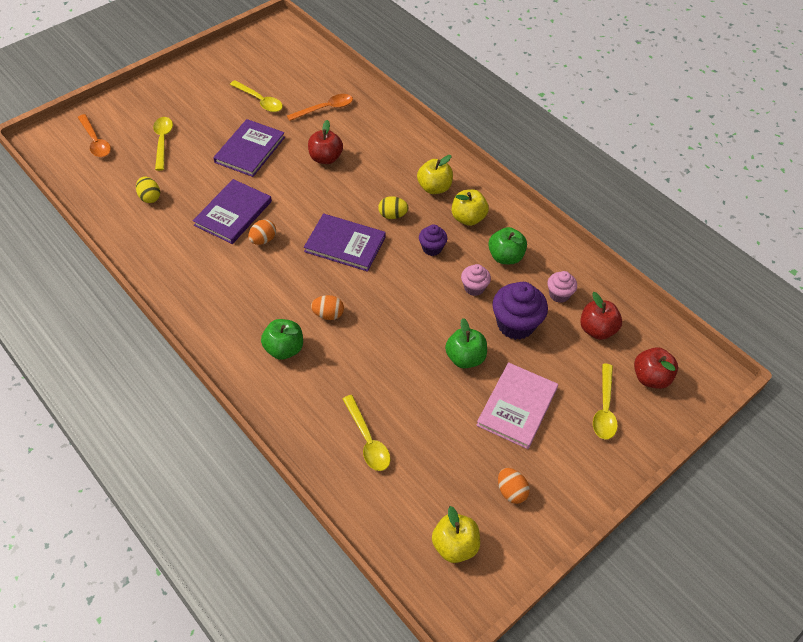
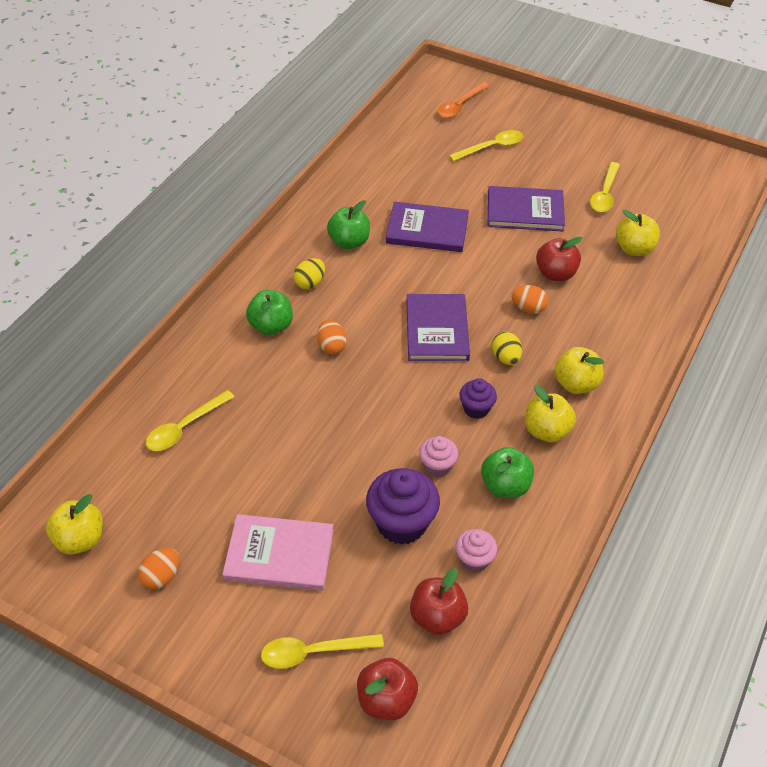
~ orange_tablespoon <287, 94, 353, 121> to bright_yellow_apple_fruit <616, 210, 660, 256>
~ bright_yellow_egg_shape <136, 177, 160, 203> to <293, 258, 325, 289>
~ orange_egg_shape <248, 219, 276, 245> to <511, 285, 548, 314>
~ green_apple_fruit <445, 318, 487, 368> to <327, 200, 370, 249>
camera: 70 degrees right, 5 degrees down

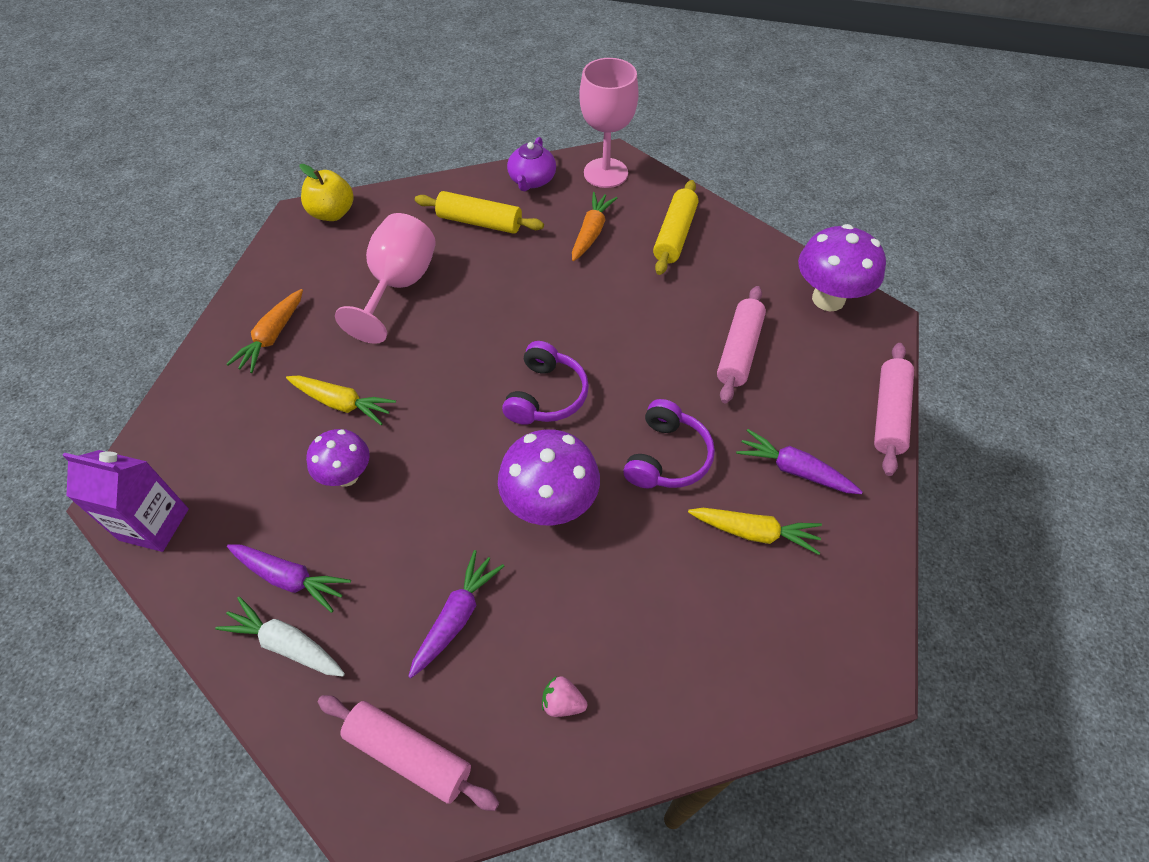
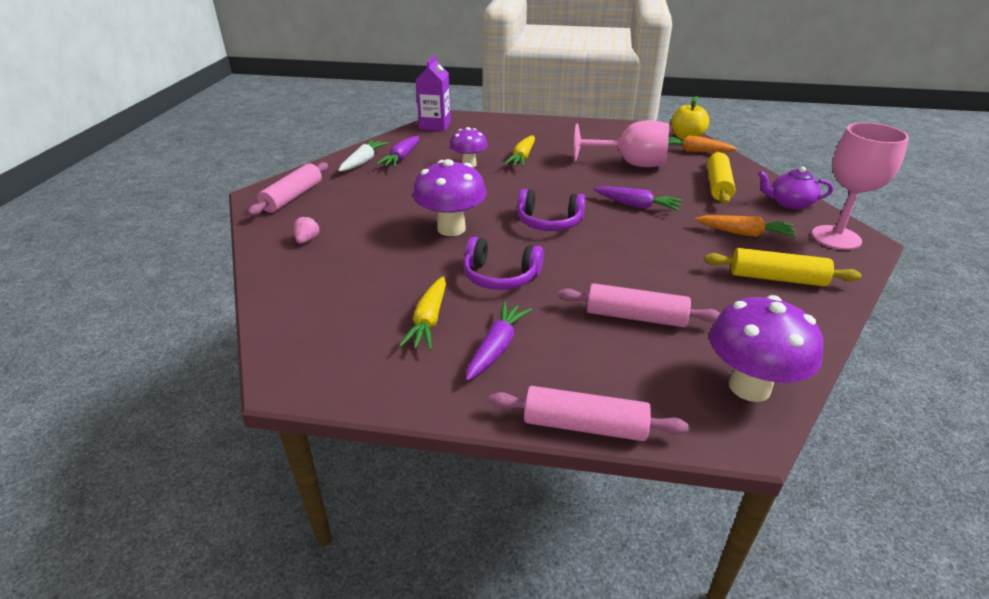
~ orange_root_vegetable <227, 289, 303, 373> to <668, 135, 737, 152>
~ royal_purple_root_vegetable <408, 550, 504, 678> to <593, 186, 683, 211>
camera: 85 degrees right, 20 degrees down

WORK TASK
With the pictures left out, transcribe the material exactly.

FINISHED TASK
~ orange_tablespoon <287, 94, 353, 121> to bright_yellow_apple_fruit <616, 210, 660, 256>
~ bright_yellow_egg_shape <136, 177, 160, 203> to <293, 258, 325, 289>
~ orange_egg_shape <248, 219, 276, 245> to <511, 285, 548, 314>
~ green_apple_fruit <445, 318, 487, 368> to <327, 200, 370, 249>
camera: 70 degrees right, 5 degrees down

~ orange_root_vegetable <227, 289, 303, 373> to <668, 135, 737, 152>
~ royal_purple_root_vegetable <408, 550, 504, 678> to <593, 186, 683, 211>
camera: 85 degrees right, 20 degrees down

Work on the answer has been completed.